— Begin —

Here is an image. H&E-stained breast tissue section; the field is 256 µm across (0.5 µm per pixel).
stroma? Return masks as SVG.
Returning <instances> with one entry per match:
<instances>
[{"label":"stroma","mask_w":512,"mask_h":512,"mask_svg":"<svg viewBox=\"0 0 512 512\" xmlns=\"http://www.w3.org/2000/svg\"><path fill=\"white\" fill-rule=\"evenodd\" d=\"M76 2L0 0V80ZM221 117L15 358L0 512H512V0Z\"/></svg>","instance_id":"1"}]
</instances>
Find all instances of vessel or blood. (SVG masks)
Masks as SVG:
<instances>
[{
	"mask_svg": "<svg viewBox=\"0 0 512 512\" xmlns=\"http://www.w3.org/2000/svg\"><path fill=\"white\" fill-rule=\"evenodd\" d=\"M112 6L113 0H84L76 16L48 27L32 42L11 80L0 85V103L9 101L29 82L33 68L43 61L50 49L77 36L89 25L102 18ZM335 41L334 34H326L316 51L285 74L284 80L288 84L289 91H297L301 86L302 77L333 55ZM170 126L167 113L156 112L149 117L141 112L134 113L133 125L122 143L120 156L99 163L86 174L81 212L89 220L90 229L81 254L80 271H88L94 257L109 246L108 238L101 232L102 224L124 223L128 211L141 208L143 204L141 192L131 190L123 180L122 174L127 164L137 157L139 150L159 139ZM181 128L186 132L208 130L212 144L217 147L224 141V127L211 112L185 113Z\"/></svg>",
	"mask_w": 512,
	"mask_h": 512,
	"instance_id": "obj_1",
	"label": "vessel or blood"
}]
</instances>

— End —

Aim – Reproduce the data in its entirety, matching each character.

Answer for this exercise –
Here is an image. H&E-stained breast tissue section; the field is 256 µm across (0.5 µm per pixel).
stroma? Return masks as SVG.
Returning <instances> with one entry per match:
<instances>
[{"label":"stroma","mask_w":512,"mask_h":512,"mask_svg":"<svg viewBox=\"0 0 512 512\" xmlns=\"http://www.w3.org/2000/svg\"><path fill=\"white\" fill-rule=\"evenodd\" d=\"M76 2L0 0V80ZM221 117L15 358L0 512H512V0Z\"/></svg>","instance_id":"1"}]
</instances>
Find all instances of vessel or blood. (SVG masks)
Masks as SVG:
<instances>
[{
	"mask_svg": "<svg viewBox=\"0 0 512 512\" xmlns=\"http://www.w3.org/2000/svg\"><path fill=\"white\" fill-rule=\"evenodd\" d=\"M112 6L113 0H84L76 16L48 27L32 42L11 80L0 85V103L9 101L29 82L33 68L43 61L50 49L77 36L89 25L102 18ZM335 41L334 34H326L316 51L285 74L284 80L288 84L289 91H297L301 86L302 77L333 55ZM170 126L167 113L156 112L149 117L141 112L134 113L133 125L122 143L120 156L99 163L86 174L81 212L89 220L90 229L81 254L80 271H88L94 257L109 246L108 238L101 232L102 224L124 223L128 211L141 208L143 204L141 192L131 190L123 180L122 174L127 164L137 157L139 150L159 139ZM181 128L186 132L208 130L212 144L217 147L224 141V127L211 112L185 113Z\"/></svg>",
	"mask_w": 512,
	"mask_h": 512,
	"instance_id": "obj_1",
	"label": "vessel or blood"
}]
</instances>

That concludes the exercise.